→ **EXERCISE DESCRIPTION**
Please return the entries, omitting and altering nothing.

→ **DATASET**
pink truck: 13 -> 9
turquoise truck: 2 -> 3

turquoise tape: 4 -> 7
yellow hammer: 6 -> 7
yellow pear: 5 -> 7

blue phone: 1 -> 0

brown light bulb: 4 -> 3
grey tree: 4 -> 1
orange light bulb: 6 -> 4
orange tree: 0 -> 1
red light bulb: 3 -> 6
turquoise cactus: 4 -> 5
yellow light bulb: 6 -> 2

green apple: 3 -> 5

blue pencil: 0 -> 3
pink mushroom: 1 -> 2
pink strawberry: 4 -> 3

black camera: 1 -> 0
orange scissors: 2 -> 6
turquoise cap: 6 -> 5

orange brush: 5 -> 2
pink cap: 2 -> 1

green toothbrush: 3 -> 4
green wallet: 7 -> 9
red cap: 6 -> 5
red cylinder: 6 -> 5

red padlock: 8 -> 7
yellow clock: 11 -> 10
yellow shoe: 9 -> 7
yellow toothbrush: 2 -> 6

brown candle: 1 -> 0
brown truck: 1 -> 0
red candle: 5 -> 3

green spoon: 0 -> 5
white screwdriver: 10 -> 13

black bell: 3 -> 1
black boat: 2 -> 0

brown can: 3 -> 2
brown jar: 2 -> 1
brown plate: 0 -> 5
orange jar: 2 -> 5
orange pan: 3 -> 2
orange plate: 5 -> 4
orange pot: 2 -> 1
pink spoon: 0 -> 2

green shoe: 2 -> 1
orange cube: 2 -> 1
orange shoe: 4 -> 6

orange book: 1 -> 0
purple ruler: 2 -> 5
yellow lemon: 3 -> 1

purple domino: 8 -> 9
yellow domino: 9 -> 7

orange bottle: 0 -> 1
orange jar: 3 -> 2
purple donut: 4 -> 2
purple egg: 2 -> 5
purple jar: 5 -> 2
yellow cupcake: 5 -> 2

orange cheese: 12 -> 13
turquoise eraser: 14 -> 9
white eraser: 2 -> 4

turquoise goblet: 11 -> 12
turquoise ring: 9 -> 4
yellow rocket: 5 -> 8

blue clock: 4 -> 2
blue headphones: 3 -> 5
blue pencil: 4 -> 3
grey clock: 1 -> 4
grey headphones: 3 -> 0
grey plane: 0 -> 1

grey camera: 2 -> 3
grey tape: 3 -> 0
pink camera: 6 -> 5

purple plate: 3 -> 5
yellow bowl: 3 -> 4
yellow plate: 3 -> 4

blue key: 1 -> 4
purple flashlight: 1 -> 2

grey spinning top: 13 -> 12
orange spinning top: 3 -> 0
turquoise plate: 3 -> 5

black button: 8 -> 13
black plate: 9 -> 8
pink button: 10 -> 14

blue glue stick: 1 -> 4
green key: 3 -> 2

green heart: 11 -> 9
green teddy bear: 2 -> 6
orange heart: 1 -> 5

→ **OUTPUT**
pink truck: 13 -> 9
turquoise truck: 2 -> 3

turquoise tape: 4 -> 7
yellow hammer: 6 -> 7
yellow pear: 5 -> 7

blue phone: 1 -> 0

brown light bulb: 4 -> 3
grey tree: 4 -> 1
orange light bulb: 6 -> 4
orange tree: 0 -> 1
red light bulb: 3 -> 6
turquoise cactus: 4 -> 5
yellow light bulb: 6 -> 2

green apple: 3 -> 5

blue pencil: 0 -> 3
pink mushroom: 1 -> 2
pink strawberry: 4 -> 3

black camera: 1 -> 0
orange scissors: 2 -> 6
turquoise cap: 6 -> 5

orange brush: 5 -> 2
pink cap: 2 -> 1

green toothbrush: 3 -> 4
green wallet: 7 -> 9
red cap: 6 -> 5
red cylinder: 6 -> 5

red padlock: 8 -> 7
yellow clock: 11 -> 10
yellow shoe: 9 -> 7
yellow toothbrush: 2 -> 6

brown candle: 1 -> 0
brown truck: 1 -> 0
red candle: 5 -> 3

green spoon: 0 -> 5
white screwdriver: 10 -> 13

black bell: 3 -> 1
black boat: 2 -> 0

brown can: 3 -> 2
brown jar: 2 -> 1
brown plate: 0 -> 5
orange jar: 2 -> 5
orange pan: 3 -> 2
orange plate: 5 -> 4
orange pot: 2 -> 1
pink spoon: 0 -> 2

green shoe: 2 -> 1
orange cube: 2 -> 1
orange shoe: 4 -> 6

orange book: 1 -> 0
purple ruler: 2 -> 5
yellow lemon: 3 -> 1

purple domino: 8 -> 9
yellow domino: 9 -> 7

orange bottle: 0 -> 1
orange jar: 3 -> 2
purple donut: 4 -> 2
purple egg: 2 -> 5
purple jar: 5 -> 2
yellow cupcake: 5 -> 2

orange cheese: 12 -> 13
turquoise eraser: 14 -> 9
white eraser: 2 -> 4

turquoise goblet: 11 -> 12
turquoise ring: 9 -> 4
yellow rocket: 5 -> 8

blue clock: 4 -> 2
blue headphones: 3 -> 5
blue pencil: 4 -> 3
grey clock: 1 -> 4
grey headphones: 3 -> 0
grey plane: 0 -> 1

grey camera: 2 -> 3
grey tape: 3 -> 0
pink camera: 6 -> 5

purple plate: 3 -> 5
yellow bowl: 3 -> 4
yellow plate: 3 -> 4

blue key: 1 -> 4
purple flashlight: 1 -> 2

grey spinning top: 13 -> 12
orange spinning top: 3 -> 0
turquoise plate: 3 -> 5

black button: 8 -> 13
black plate: 9 -> 8
pink button: 10 -> 14

blue glue stick: 1 -> 4
green key: 3 -> 2

green heart: 11 -> 9
green teddy bear: 2 -> 6
orange heart: 1 -> 5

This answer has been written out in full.